__ASSIGNMENT__:
Could you reproduce all of these records exactly?

[Object state change records]

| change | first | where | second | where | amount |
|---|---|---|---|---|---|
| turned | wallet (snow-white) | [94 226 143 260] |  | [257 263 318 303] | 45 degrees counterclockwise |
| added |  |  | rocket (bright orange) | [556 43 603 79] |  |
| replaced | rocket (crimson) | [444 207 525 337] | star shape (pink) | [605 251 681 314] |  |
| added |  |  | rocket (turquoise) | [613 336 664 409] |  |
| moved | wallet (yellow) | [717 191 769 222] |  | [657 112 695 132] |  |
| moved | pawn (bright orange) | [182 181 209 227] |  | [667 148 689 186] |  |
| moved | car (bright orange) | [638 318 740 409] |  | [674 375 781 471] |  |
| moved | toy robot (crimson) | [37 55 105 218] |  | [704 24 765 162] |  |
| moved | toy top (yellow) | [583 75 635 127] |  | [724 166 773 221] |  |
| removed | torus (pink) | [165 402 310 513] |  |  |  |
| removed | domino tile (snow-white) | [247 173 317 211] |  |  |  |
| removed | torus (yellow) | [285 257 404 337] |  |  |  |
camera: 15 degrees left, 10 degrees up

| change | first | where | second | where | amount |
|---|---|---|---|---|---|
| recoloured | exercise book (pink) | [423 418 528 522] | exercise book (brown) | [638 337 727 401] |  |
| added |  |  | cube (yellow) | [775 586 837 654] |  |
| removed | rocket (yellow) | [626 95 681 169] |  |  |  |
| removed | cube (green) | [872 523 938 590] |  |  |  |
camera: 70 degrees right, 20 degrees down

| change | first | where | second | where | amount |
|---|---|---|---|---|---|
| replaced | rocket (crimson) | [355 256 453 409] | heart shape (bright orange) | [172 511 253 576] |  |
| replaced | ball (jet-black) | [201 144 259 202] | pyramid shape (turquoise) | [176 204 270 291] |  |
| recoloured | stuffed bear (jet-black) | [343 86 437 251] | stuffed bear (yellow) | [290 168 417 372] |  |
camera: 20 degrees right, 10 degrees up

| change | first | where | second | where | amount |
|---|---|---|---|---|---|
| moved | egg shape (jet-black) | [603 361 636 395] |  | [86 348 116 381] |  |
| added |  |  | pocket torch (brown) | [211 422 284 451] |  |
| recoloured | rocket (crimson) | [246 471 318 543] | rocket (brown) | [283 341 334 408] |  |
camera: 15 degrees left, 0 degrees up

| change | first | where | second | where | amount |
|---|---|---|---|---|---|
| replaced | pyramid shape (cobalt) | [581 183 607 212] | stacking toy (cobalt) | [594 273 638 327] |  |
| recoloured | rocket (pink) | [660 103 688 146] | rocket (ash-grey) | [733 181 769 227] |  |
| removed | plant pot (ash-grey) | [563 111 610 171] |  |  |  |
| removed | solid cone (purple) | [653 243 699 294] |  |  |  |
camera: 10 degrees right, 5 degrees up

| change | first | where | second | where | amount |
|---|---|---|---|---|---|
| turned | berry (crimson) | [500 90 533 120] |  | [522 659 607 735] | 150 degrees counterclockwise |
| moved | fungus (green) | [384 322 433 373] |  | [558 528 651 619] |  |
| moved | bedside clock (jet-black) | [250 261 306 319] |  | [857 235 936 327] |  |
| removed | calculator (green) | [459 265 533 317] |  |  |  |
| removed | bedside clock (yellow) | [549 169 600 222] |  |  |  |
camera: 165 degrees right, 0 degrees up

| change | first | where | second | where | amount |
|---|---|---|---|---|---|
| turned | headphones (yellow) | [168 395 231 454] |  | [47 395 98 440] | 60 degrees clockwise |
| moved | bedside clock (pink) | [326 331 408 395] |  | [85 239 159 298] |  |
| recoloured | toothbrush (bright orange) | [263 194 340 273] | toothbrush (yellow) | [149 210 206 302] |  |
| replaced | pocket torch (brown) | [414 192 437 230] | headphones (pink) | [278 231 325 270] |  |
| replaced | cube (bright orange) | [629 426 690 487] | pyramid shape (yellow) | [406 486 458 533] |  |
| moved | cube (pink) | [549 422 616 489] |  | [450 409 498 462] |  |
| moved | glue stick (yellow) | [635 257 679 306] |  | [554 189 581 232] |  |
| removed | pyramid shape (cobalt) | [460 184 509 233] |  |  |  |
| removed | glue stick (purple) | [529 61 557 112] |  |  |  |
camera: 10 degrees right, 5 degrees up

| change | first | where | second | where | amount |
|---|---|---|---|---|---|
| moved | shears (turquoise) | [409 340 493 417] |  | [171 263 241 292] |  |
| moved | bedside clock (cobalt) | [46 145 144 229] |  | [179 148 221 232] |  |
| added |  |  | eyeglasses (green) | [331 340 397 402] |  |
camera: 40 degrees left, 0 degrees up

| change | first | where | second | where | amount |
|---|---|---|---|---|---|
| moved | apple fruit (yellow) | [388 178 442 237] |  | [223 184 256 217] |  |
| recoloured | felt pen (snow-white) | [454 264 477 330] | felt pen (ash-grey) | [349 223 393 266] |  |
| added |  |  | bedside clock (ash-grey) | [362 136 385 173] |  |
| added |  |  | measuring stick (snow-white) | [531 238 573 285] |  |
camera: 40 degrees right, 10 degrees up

__RESPONSE__:
| change | first | where | second | where | amount |
|---|---|---|---|---|---|
| turned | wallet (snow-white) | [94 226 143 260] |  | [257 263 318 303] | 45 degrees counterclockwise |
| added |  |  | rocket (bright orange) | [556 43 603 79] |  |
| replaced | rocket (crimson) | [444 207 525 337] | star shape (pink) | [605 251 681 314] |  |
| added |  |  | rocket (turquoise) | [613 336 664 409] |  |
| moved | wallet (yellow) | [717 191 769 222] |  | [657 112 695 132] |  |
| moved | pawn (bright orange) | [182 181 209 227] |  | [667 148 689 186] |  |
| moved | car (bright orange) | [638 318 740 409] |  | [674 375 781 471] |  |
| moved | toy robot (crimson) | [37 55 105 218] |  | [704 24 765 162] |  |
| moved | toy top (yellow) | [583 75 635 127] |  | [724 166 773 221] |  |
| removed | torus (pink) | [165 402 310 513] |  |  |  |
| removed | domino tile (snow-white) | [247 173 317 211] |  |  |  |
| removed | torus (yellow) | [285 257 404 337] |  |  |  |
camera: 15 degrees left, 10 degrees up

| change | first | where | second | where | amount |
|---|---|---|---|---|---|
| recoloured | exercise book (pink) | [423 418 528 522] | exercise book (brown) | [638 337 727 401] |  |
| added |  |  | cube (yellow) | [775 586 837 654] |  |
| removed | rocket (yellow) | [626 95 681 169] |  |  |  |
| removed | cube (green) | [872 523 938 590] |  |  |  |
camera: 70 degrees right, 20 degrees down

| change | first | where | second | where | amount |
|---|---|---|---|---|---|
| replaced | rocket (crimson) | [355 256 453 409] | heart shape (bright orange) | [172 511 253 576] |  |
| replaced | ball (jet-black) | [201 144 259 202] | pyramid shape (turquoise) | [176 204 270 291] |  |
| recoloured | stuffed bear (jet-black) | [343 86 437 251] | stuffed bear (yellow) | [290 168 417 372] |  |
camera: 20 degrees right, 10 degrees up

| change | first | where | second | where | amount |
|---|---|---|---|---|---|
| moved | egg shape (jet-black) | [603 361 636 395] |  | [86 348 116 381] |  |
| added |  |  | pocket torch (brown) | [211 422 284 451] |  |
| recoloured | rocket (crimson) | [246 471 318 543] | rocket (brown) | [283 341 334 408] |  |
camera: 15 degrees left, 0 degrees up

| change | first | where | second | where | amount |
|---|---|---|---|---|---|
| replaced | pyramid shape (cobalt) | [581 183 607 212] | stacking toy (cobalt) | [594 273 638 327] |  |
| recoloured | rocket (pink) | [660 103 688 146] | rocket (ash-grey) | [733 181 769 227] |  |
| removed | plant pot (ash-grey) | [563 111 610 171] |  |  |  |
| removed | solid cone (purple) | [653 243 699 294] |  |  |  |
camera: 10 degrees right, 5 degrees up

| change | first | where | second | where | amount |
|---|---|---|---|---|---|
| turned | berry (crimson) | [500 90 533 120] |  | [522 659 607 735] | 150 degrees counterclockwise |
| moved | fungus (green) | [384 322 433 373] |  | [558 528 651 619] |  |
| moved | bedside clock (jet-black) | [250 261 306 319] |  | [857 235 936 327] |  |
| removed | calculator (green) | [459 265 533 317] |  |  |  |
| removed | bedside clock (yellow) | [549 169 600 222] |  |  |  |
camera: 165 degrees right, 0 degrees up

| change | first | where | second | where | amount |
|---|---|---|---|---|---|
| turned | headphones (yellow) | [168 395 231 454] |  | [47 395 98 440] | 60 degrees clockwise |
| moved | bedside clock (pink) | [326 331 408 395] |  | [85 239 159 298] |  |
| recoloured | toothbrush (bright orange) | [263 194 340 273] | toothbrush (yellow) | [149 210 206 302] |  |
| replaced | pocket torch (brown) | [414 192 437 230] | headphones (pink) | [278 231 325 270] |  |
| replaced | cube (bright orange) | [629 426 690 487] | pyramid shape (yellow) | [406 486 458 533] |  |
| moved | cube (pink) | [549 422 616 489] |  | [450 409 498 462] |  |
| moved | glue stick (yellow) | [635 257 679 306] |  | [554 189 581 232] |  |
| removed | pyramid shape (cobalt) | [460 184 509 233] |  |  |  |
| removed | glue stick (purple) | [529 61 557 112] |  |  |  |
camera: 10 degrees right, 5 degrees up

| change | first | where | second | where | amount |
|---|---|---|---|---|---|
| moved | shears (turquoise) | [409 340 493 417] |  | [171 263 241 292] |  |
| moved | bedside clock (cobalt) | [46 145 144 229] |  | [179 148 221 232] |  |
| added |  |  | eyeglasses (green) | [331 340 397 402] |  |
camera: 40 degrees left, 0 degrees up

| change | first | where | second | where | amount |
|---|---|---|---|---|---|
| moved | apple fruit (yellow) | [388 178 442 237] |  | [223 184 256 217] |  |
| recoloured | felt pen (snow-white) | [454 264 477 330] | felt pen (ash-grey) | [349 223 393 266] |  |
| added |  |  | bedside clock (ash-grey) | [362 136 385 173] |  |
| added |  |  | measuring stick (snow-white) | [531 238 573 285] |  |
camera: 40 degrees right, 10 degrees up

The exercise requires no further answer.